--- DATA BELOW Enclosed Below ---
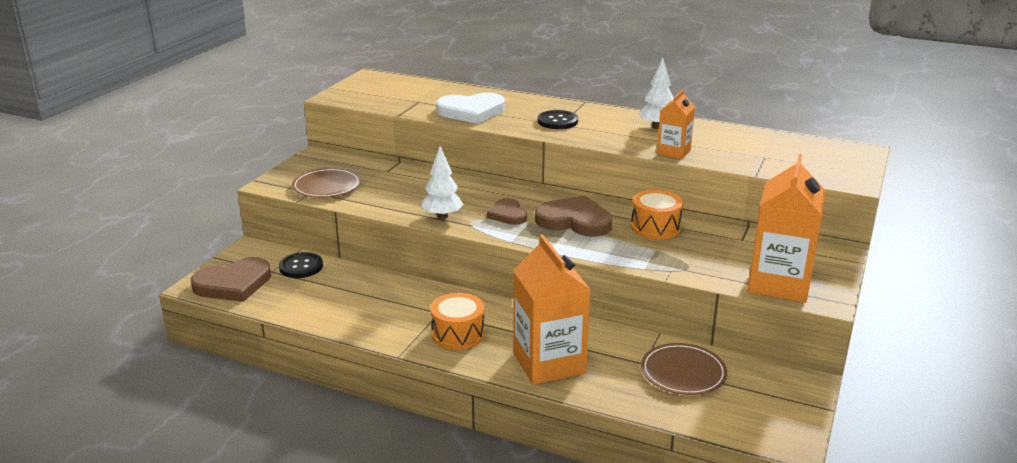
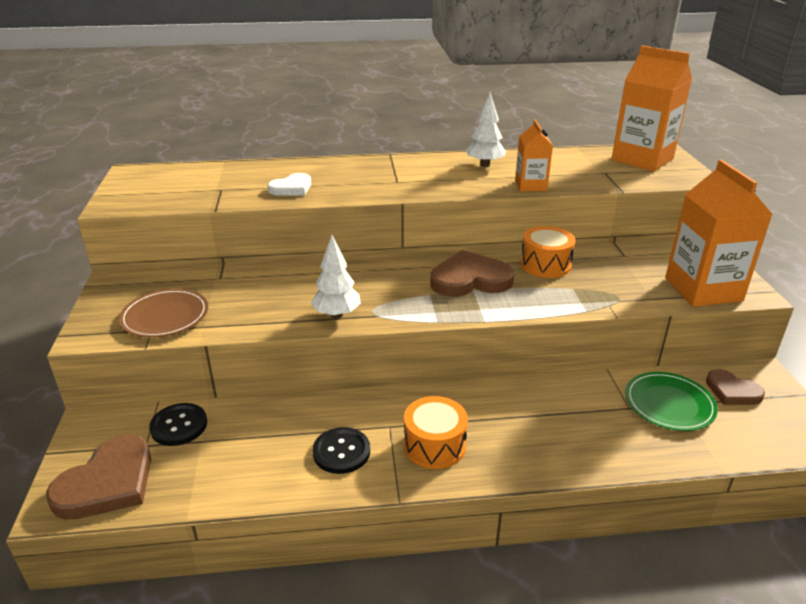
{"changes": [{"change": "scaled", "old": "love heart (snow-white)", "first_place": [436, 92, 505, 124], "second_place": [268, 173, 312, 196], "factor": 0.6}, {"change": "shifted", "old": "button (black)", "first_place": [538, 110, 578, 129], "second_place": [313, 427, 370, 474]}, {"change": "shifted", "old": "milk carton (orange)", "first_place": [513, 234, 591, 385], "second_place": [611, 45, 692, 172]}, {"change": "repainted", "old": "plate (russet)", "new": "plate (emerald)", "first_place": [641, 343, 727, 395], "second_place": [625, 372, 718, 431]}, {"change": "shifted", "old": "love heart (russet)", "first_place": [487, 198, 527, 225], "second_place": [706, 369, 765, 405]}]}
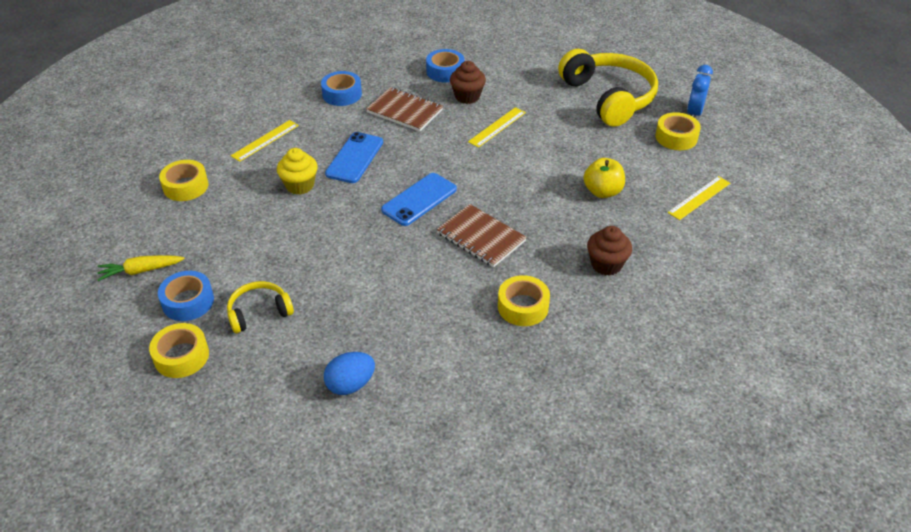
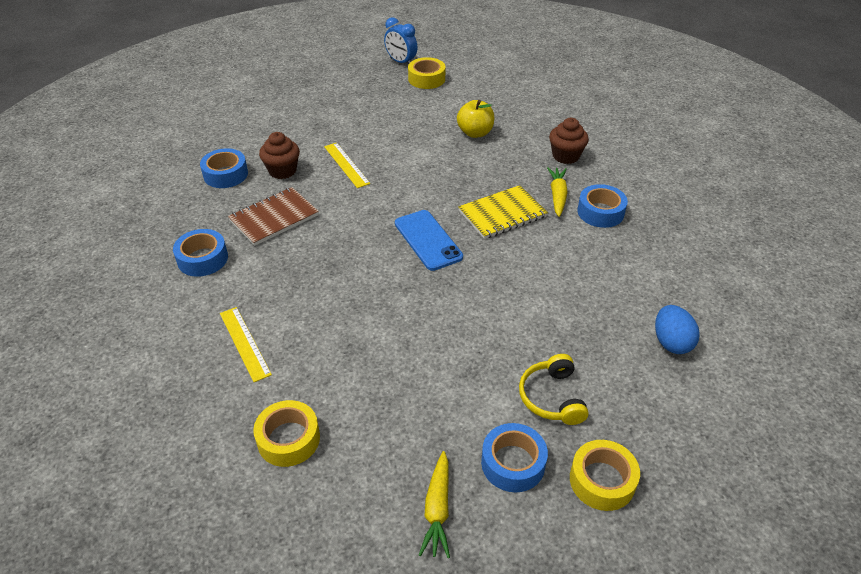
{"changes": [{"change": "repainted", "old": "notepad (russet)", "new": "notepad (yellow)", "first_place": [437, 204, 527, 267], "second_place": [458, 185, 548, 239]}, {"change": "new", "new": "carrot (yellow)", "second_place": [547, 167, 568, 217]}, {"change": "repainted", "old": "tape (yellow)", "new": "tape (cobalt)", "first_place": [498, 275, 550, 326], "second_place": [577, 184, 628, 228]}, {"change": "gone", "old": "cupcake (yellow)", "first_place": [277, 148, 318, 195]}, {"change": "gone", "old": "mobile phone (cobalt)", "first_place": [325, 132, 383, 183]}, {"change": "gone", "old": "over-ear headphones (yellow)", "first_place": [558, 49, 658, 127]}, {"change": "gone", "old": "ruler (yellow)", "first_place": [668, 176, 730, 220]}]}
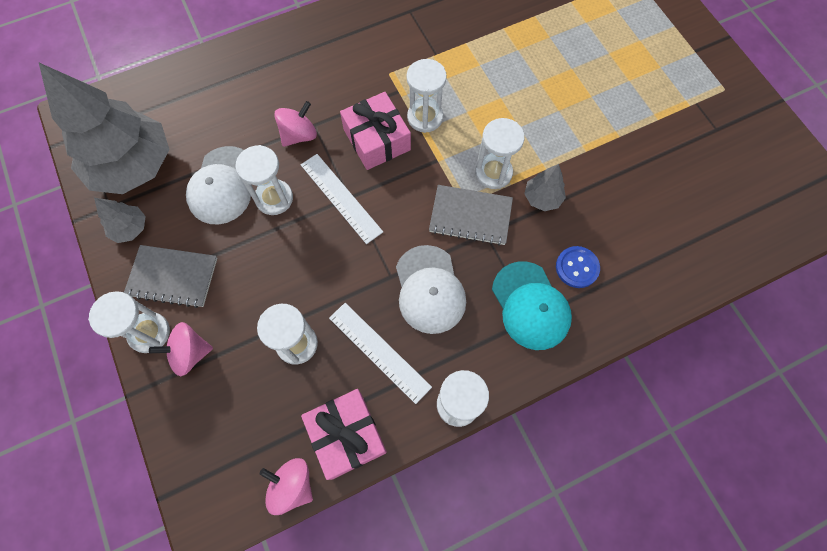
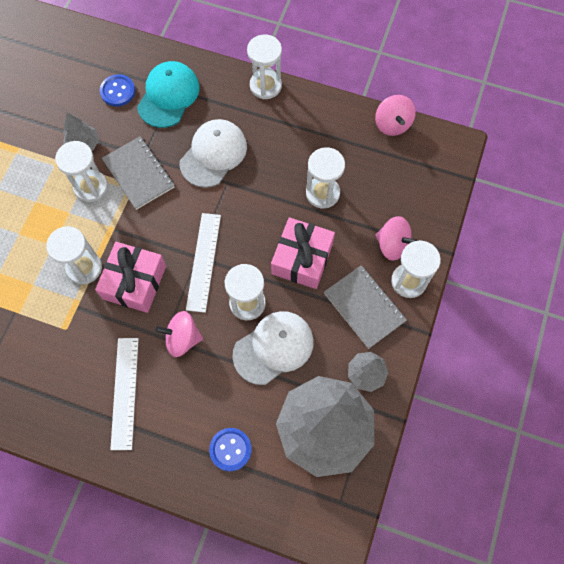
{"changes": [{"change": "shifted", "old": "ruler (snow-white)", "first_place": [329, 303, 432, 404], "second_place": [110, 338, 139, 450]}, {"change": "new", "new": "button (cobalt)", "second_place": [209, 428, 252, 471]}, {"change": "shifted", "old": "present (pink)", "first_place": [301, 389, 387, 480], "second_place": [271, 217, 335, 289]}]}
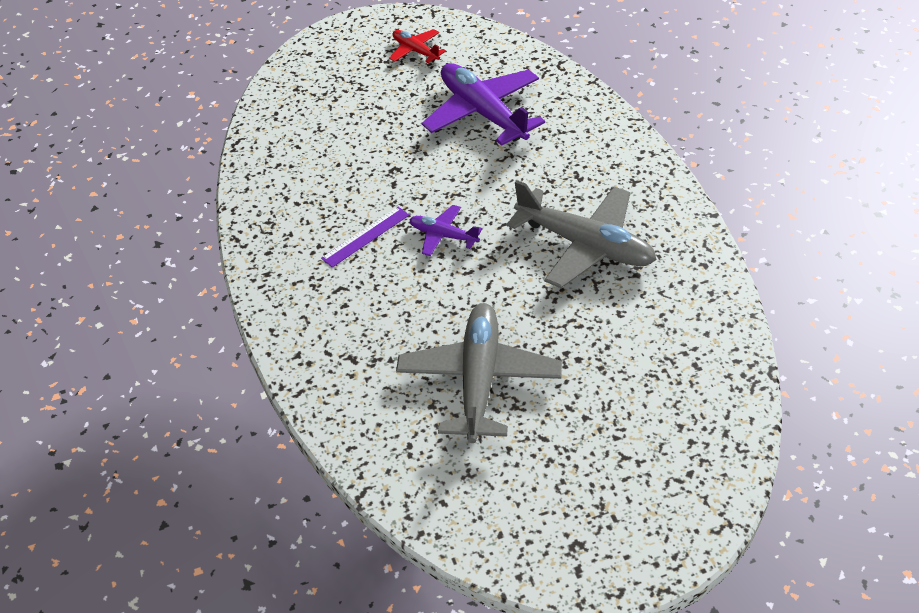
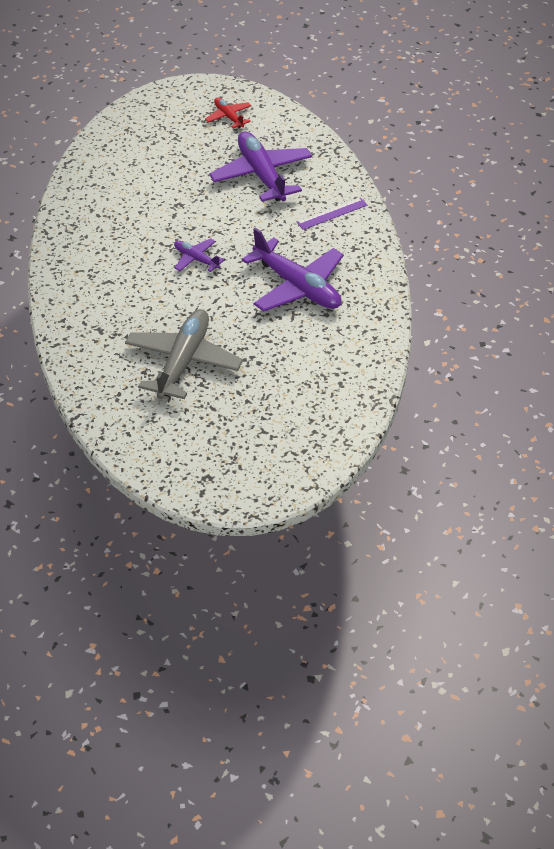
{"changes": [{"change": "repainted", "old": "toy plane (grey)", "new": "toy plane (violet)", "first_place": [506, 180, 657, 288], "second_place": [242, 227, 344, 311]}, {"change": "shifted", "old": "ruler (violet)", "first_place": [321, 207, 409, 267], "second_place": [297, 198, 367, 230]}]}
--- End of Enclosed DATA BELOW ---
ASSIGNED TASK
Omit every picture, then repeat the remaining data exactly as it appears above.

OUTPUT FOR THIS EXERCISE
{"changes": [{"change": "scaled", "old": "love heart (snow-white)", "first_place": [436, 92, 505, 124], "second_place": [268, 173, 312, 196], "factor": 0.6}, {"change": "shifted", "old": "button (black)", "first_place": [538, 110, 578, 129], "second_place": [313, 427, 370, 474]}, {"change": "shifted", "old": "milk carton (orange)", "first_place": [513, 234, 591, 385], "second_place": [611, 45, 692, 172]}, {"change": "repainted", "old": "plate (russet)", "new": "plate (emerald)", "first_place": [641, 343, 727, 395], "second_place": [625, 372, 718, 431]}, {"change": "shifted", "old": "love heart (russet)", "first_place": [487, 198, 527, 225], "second_place": [706, 369, 765, 405]}]}
{"changes": [{"change": "repainted", "old": "notepad (russet)", "new": "notepad (yellow)", "first_place": [437, 204, 527, 267], "second_place": [458, 185, 548, 239]}, {"change": "new", "new": "carrot (yellow)", "second_place": [547, 167, 568, 217]}, {"change": "repainted", "old": "tape (yellow)", "new": "tape (cobalt)", "first_place": [498, 275, 550, 326], "second_place": [577, 184, 628, 228]}, {"change": "gone", "old": "cupcake (yellow)", "first_place": [277, 148, 318, 195]}, {"change": "gone", "old": "mobile phone (cobalt)", "first_place": [325, 132, 383, 183]}, {"change": "gone", "old": "over-ear headphones (yellow)", "first_place": [558, 49, 658, 127]}, {"change": "gone", "old": "ruler (yellow)", "first_place": [668, 176, 730, 220]}]}
{"changes": [{"change": "shifted", "old": "ruler (snow-white)", "first_place": [329, 303, 432, 404], "second_place": [110, 338, 139, 450]}, {"change": "new", "new": "button (cobalt)", "second_place": [209, 428, 252, 471]}, {"change": "shifted", "old": "present (pink)", "first_place": [301, 389, 387, 480], "second_place": [271, 217, 335, 289]}]}
{"changes": [{"change": "repainted", "old": "toy plane (grey)", "new": "toy plane (violet)", "first_place": [506, 180, 657, 288], "second_place": [242, 227, 344, 311]}, {"change": "shifted", "old": "ruler (violet)", "first_place": [321, 207, 409, 267], "second_place": [297, 198, 367, 230]}]}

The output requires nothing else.